→ **Task statement**: Retype the lines below, from the line with "brown rectangle: moved 1 px right, 2 px up" to the line with "yellow arrow at (105, 208): moved", both included. Omit the picture markers.

[Data records]
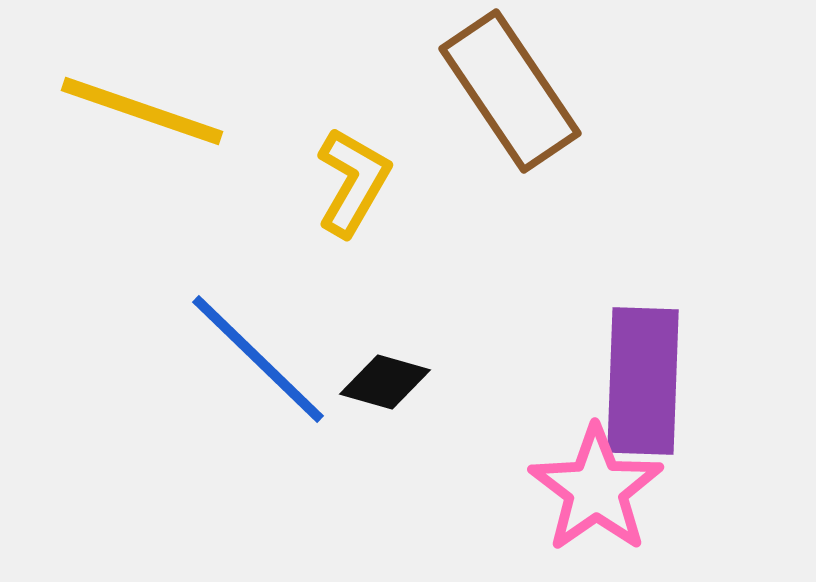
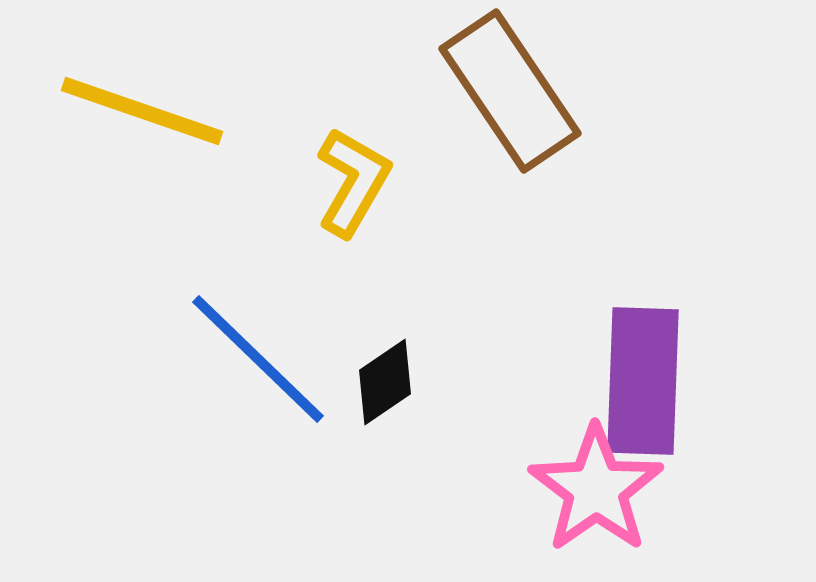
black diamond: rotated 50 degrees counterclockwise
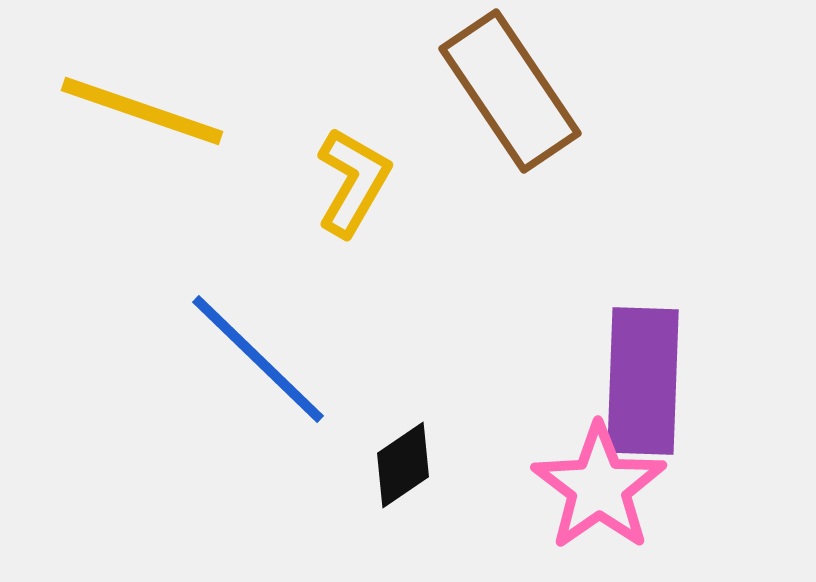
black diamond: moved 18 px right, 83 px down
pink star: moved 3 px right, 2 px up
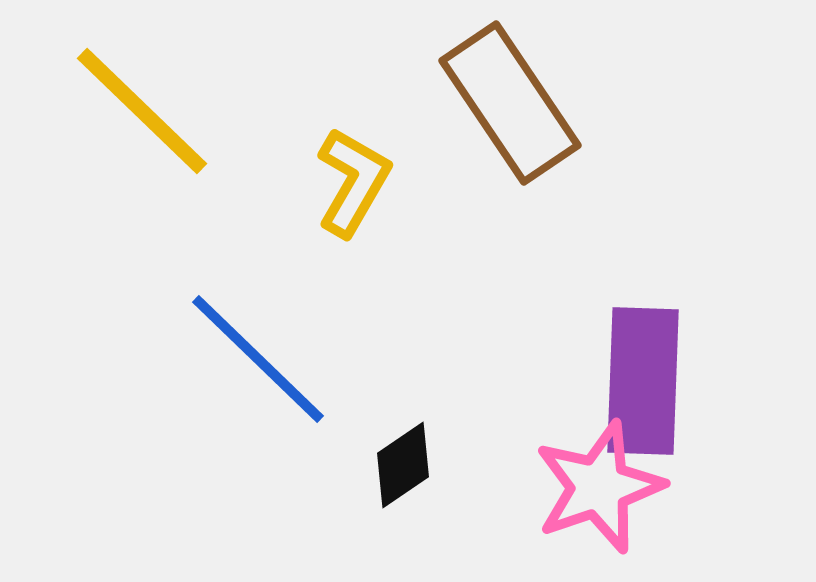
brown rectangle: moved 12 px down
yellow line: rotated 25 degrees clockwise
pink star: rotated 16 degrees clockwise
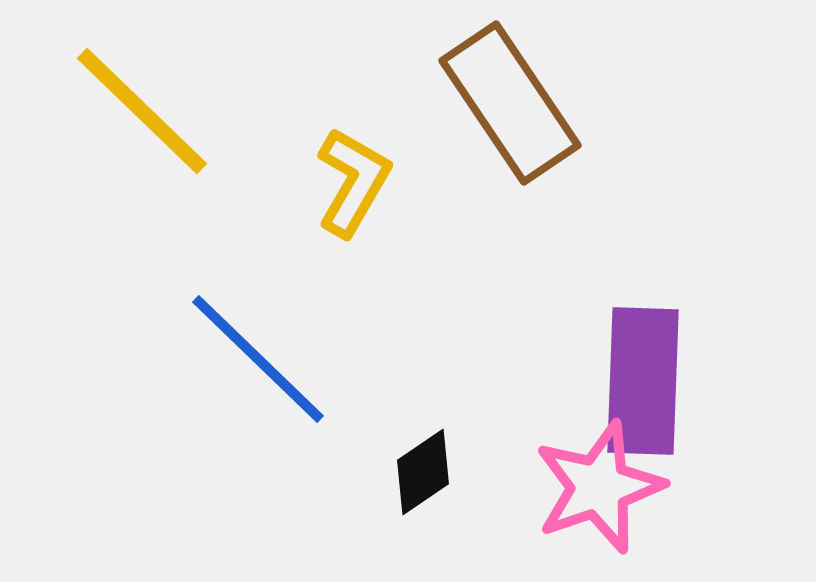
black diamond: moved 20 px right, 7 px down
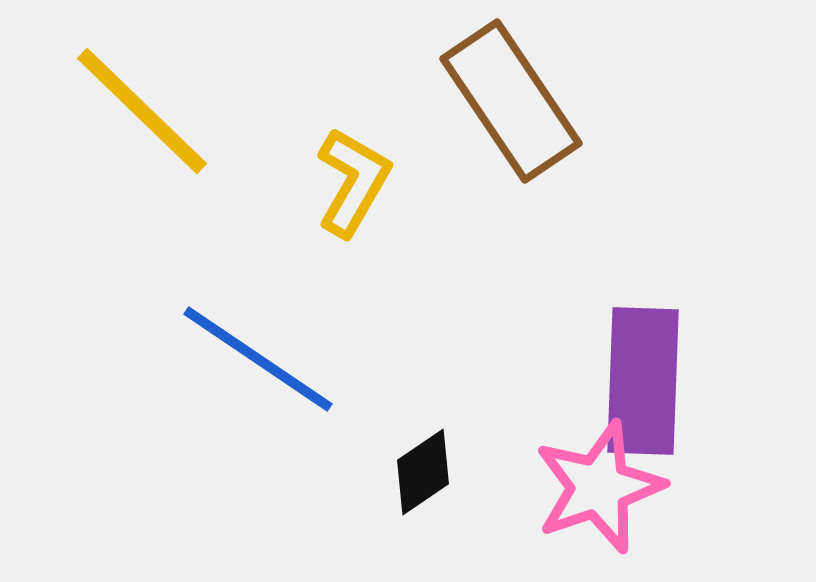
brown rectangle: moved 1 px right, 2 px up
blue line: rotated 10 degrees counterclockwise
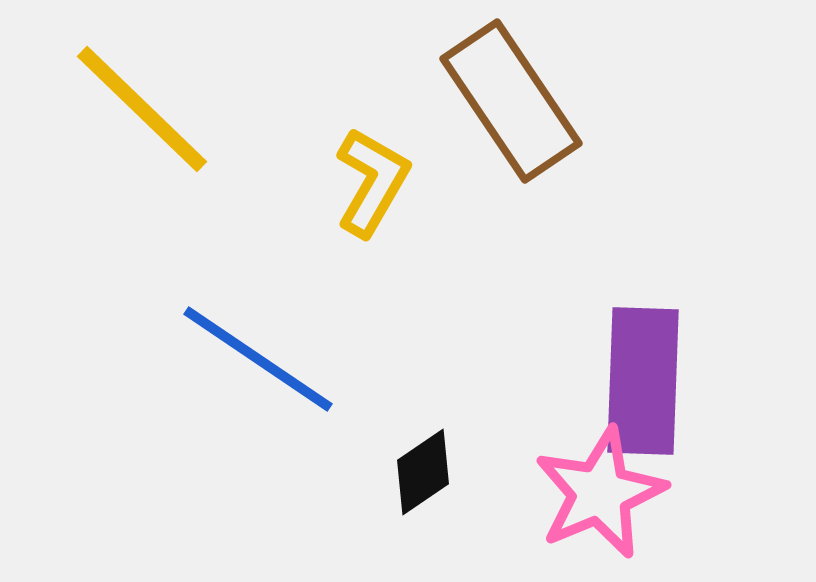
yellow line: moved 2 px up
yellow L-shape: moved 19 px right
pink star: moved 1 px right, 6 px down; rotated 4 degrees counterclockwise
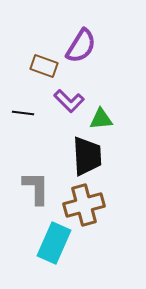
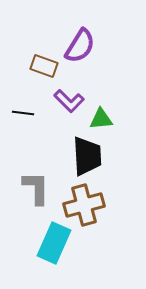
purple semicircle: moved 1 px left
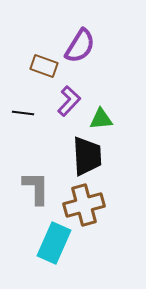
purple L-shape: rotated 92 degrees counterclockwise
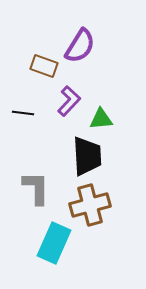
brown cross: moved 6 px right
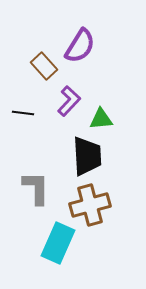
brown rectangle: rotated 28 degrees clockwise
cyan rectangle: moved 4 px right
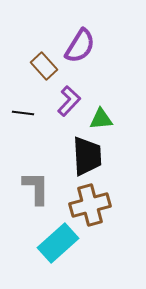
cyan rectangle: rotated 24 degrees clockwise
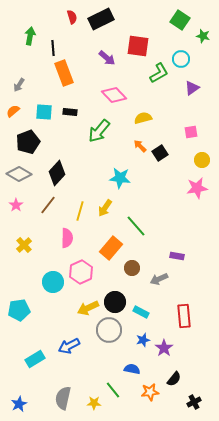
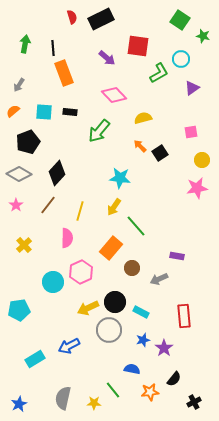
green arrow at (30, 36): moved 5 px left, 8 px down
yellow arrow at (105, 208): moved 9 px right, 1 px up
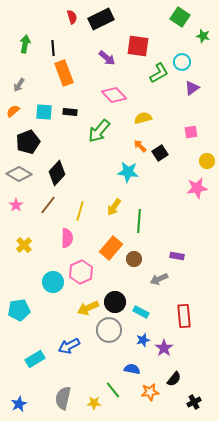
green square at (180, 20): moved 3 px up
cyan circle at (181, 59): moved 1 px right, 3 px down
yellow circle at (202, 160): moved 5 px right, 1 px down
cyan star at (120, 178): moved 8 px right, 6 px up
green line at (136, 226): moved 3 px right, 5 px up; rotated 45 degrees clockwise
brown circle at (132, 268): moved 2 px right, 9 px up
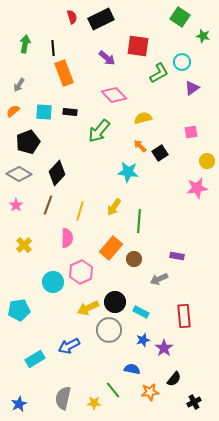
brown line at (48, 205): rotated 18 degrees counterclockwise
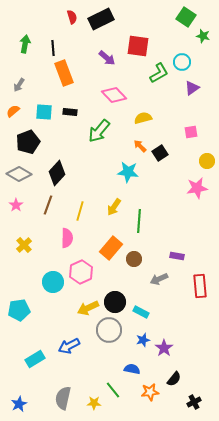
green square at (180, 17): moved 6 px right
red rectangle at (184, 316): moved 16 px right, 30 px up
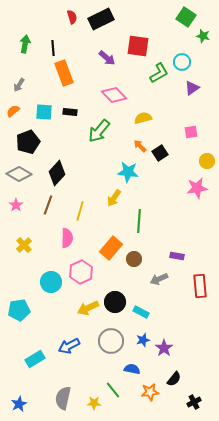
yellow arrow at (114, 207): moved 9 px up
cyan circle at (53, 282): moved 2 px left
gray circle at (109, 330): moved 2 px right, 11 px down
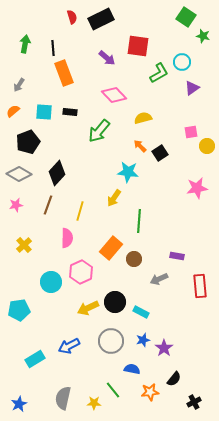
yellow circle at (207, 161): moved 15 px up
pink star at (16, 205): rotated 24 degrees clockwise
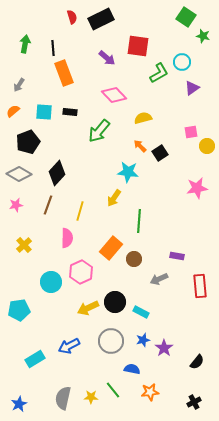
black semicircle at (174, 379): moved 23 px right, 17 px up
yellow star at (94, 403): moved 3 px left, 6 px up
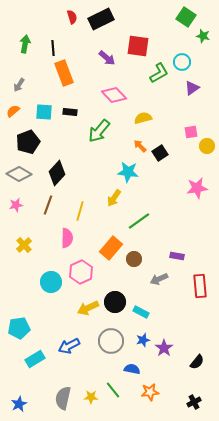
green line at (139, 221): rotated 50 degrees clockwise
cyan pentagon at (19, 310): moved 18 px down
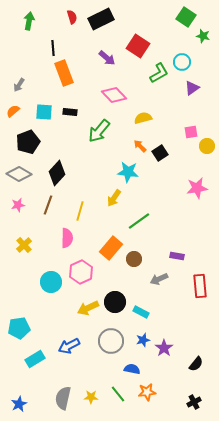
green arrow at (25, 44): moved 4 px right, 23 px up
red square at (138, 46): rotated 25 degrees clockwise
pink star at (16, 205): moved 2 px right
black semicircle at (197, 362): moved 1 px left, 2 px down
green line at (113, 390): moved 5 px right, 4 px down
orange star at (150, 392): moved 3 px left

→ **Response to the exercise**:
brown rectangle: moved 1 px right, 2 px up
blue line: rotated 10 degrees counterclockwise
yellow line: moved 2 px up
yellow L-shape: moved 19 px right
pink star: moved 1 px right, 6 px down; rotated 4 degrees counterclockwise
purple semicircle: moved 1 px left
purple L-shape: rotated 92 degrees counterclockwise
brown cross: moved 6 px right
brown rectangle: rotated 28 degrees clockwise
cyan rectangle: moved 4 px right
cyan rectangle: rotated 24 degrees clockwise
green arrow at (30, 36): moved 5 px left, 8 px down
yellow arrow at (105, 208): moved 9 px right, 1 px up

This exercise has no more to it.